## Work to be completed
Reproduce the following records word for word, leaving out the pictures.

## Records for processing

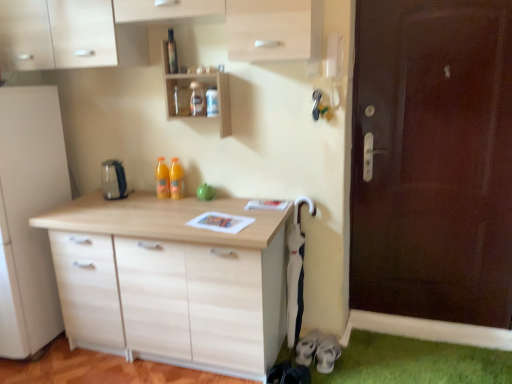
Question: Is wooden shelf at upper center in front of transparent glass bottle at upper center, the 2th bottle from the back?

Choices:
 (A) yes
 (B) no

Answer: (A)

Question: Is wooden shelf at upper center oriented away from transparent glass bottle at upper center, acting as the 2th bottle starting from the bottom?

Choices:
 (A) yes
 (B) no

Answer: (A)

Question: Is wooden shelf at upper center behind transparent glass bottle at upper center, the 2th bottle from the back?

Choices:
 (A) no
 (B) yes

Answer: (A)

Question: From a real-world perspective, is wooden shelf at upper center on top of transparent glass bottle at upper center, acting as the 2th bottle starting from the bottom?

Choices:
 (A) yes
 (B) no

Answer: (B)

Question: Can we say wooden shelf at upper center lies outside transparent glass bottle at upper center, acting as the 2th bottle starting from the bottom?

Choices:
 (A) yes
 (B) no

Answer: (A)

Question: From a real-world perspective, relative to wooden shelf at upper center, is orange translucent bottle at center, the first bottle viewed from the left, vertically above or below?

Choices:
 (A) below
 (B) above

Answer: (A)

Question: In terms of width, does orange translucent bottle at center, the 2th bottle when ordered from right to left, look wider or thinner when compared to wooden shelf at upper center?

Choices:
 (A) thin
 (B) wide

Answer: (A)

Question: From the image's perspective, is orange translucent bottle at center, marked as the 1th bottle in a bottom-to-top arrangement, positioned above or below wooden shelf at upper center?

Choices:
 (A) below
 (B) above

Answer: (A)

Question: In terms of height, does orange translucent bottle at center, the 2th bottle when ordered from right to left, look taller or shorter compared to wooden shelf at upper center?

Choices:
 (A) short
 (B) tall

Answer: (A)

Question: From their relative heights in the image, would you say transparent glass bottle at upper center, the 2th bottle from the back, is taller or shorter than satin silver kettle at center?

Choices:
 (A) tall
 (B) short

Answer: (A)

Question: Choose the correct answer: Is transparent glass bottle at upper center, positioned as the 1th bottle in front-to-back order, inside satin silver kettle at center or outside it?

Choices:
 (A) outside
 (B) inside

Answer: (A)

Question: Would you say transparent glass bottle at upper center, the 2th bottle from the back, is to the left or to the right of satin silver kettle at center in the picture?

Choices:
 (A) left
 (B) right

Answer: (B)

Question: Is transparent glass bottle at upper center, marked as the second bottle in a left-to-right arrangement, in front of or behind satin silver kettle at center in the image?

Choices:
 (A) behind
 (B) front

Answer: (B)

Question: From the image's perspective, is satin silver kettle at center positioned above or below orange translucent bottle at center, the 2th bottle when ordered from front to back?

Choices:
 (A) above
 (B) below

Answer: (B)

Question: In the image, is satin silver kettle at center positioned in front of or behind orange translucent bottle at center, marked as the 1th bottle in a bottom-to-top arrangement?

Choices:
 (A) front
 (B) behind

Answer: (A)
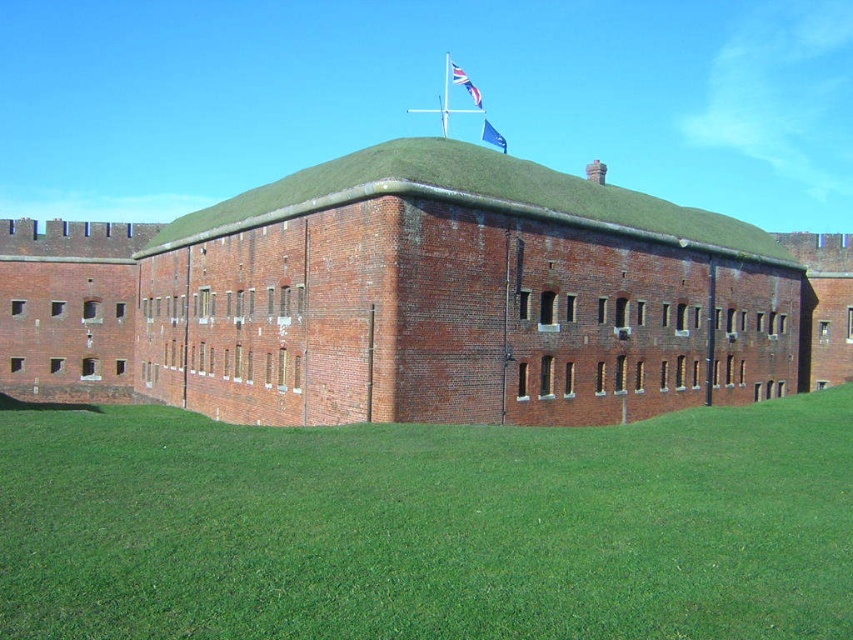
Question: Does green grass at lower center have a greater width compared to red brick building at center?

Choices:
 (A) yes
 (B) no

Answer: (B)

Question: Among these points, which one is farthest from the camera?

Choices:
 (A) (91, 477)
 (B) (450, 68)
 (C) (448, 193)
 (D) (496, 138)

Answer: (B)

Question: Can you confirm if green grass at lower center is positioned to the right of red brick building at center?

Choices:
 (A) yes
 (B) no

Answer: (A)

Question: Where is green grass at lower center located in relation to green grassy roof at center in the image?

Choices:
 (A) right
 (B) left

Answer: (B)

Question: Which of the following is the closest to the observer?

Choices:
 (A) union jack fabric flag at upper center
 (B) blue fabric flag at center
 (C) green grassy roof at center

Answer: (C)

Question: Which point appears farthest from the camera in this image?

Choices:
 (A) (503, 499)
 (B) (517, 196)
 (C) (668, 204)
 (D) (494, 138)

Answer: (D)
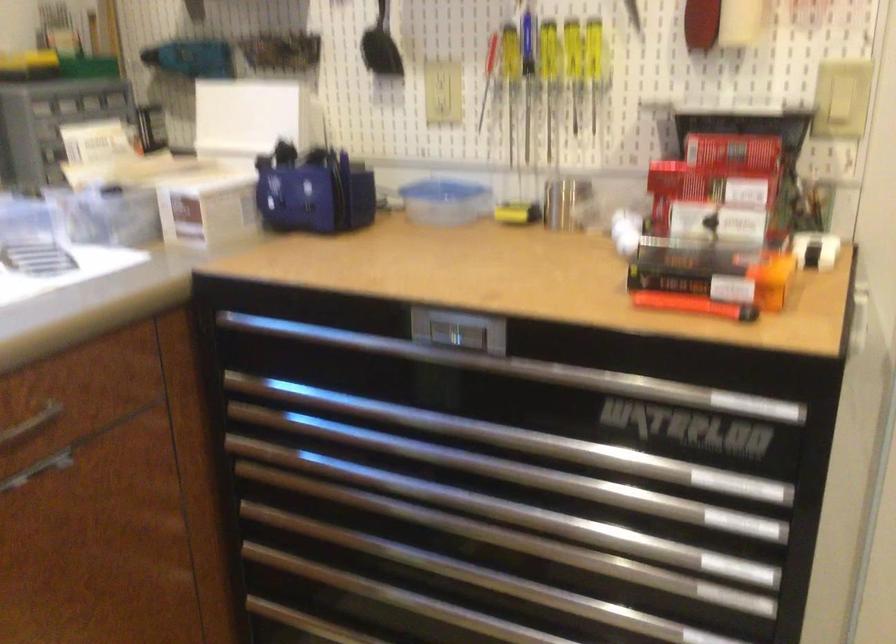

## Response to the task
Question: Is wooden shelf at upper center in front of transparent glass bottle at upper center, the 2th bottle from the back?

Choices:
 (A) yes
 (B) no

Answer: (A)

Question: Is wooden shelf at upper center oriented away from transparent glass bottle at upper center, acting as the 2th bottle starting from the bottom?

Choices:
 (A) yes
 (B) no

Answer: (A)

Question: Is wooden shelf at upper center behind transparent glass bottle at upper center, the 2th bottle from the back?

Choices:
 (A) no
 (B) yes

Answer: (A)

Question: From a real-world perspective, is wooden shelf at upper center on top of transparent glass bottle at upper center, acting as the 2th bottle starting from the bottom?

Choices:
 (A) yes
 (B) no

Answer: (B)

Question: Can we say wooden shelf at upper center lies outside transparent glass bottle at upper center, acting as the 2th bottle starting from the bottom?

Choices:
 (A) yes
 (B) no

Answer: (A)

Question: From a real-world perspective, relative to wooden shelf at upper center, is orange translucent bottle at center, the first bottle viewed from the left, vertically above or below?

Choices:
 (A) below
 (B) above

Answer: (A)

Question: In terms of width, does orange translucent bottle at center, the 2th bottle when ordered from right to left, look wider or thinner when compared to wooden shelf at upper center?

Choices:
 (A) thin
 (B) wide

Answer: (A)

Question: From the image's perspective, is orange translucent bottle at center, marked as the 1th bottle in a bottom-to-top arrangement, positioned above or below wooden shelf at upper center?

Choices:
 (A) below
 (B) above

Answer: (A)

Question: In terms of height, does orange translucent bottle at center, the 2th bottle when ordered from right to left, look taller or shorter compared to wooden shelf at upper center?

Choices:
 (A) short
 (B) tall

Answer: (A)

Question: From their relative heights in the image, would you say transparent glass bottle at upper center, the 2th bottle from the back, is taller or shorter than satin silver kettle at center?

Choices:
 (A) tall
 (B) short

Answer: (A)

Question: Choose the correct answer: Is transparent glass bottle at upper center, positioned as the 1th bottle in front-to-back order, inside satin silver kettle at center or outside it?

Choices:
 (A) outside
 (B) inside

Answer: (A)

Question: Would you say transparent glass bottle at upper center, the 2th bottle from the back, is to the left or to the right of satin silver kettle at center in the picture?

Choices:
 (A) left
 (B) right

Answer: (B)

Question: Is transparent glass bottle at upper center, marked as the second bottle in a left-to-right arrangement, in front of or behind satin silver kettle at center in the image?

Choices:
 (A) behind
 (B) front

Answer: (B)

Question: From the image's perspective, is satin silver kettle at center positioned above or below orange translucent bottle at center, the 2th bottle when ordered from front to back?

Choices:
 (A) above
 (B) below

Answer: (B)

Question: In the image, is satin silver kettle at center positioned in front of or behind orange translucent bottle at center, marked as the 1th bottle in a bottom-to-top arrangement?

Choices:
 (A) front
 (B) behind

Answer: (A)
Question: Does green grass at lower center have a greater width compared to red brick building at center?

Choices:
 (A) yes
 (B) no

Answer: (B)

Question: Among these points, which one is farthest from the camera?

Choices:
 (A) (91, 477)
 (B) (450, 68)
 (C) (448, 193)
 (D) (496, 138)

Answer: (B)

Question: Can you confirm if green grass at lower center is positioned to the right of red brick building at center?

Choices:
 (A) yes
 (B) no

Answer: (A)

Question: Where is green grass at lower center located in relation to green grassy roof at center in the image?

Choices:
 (A) right
 (B) left

Answer: (B)

Question: Which of the following is the closest to the observer?

Choices:
 (A) union jack fabric flag at upper center
 (B) blue fabric flag at center
 (C) green grassy roof at center

Answer: (C)

Question: Which point appears farthest from the camera in this image?

Choices:
 (A) (503, 499)
 (B) (517, 196)
 (C) (668, 204)
 (D) (494, 138)

Answer: (D)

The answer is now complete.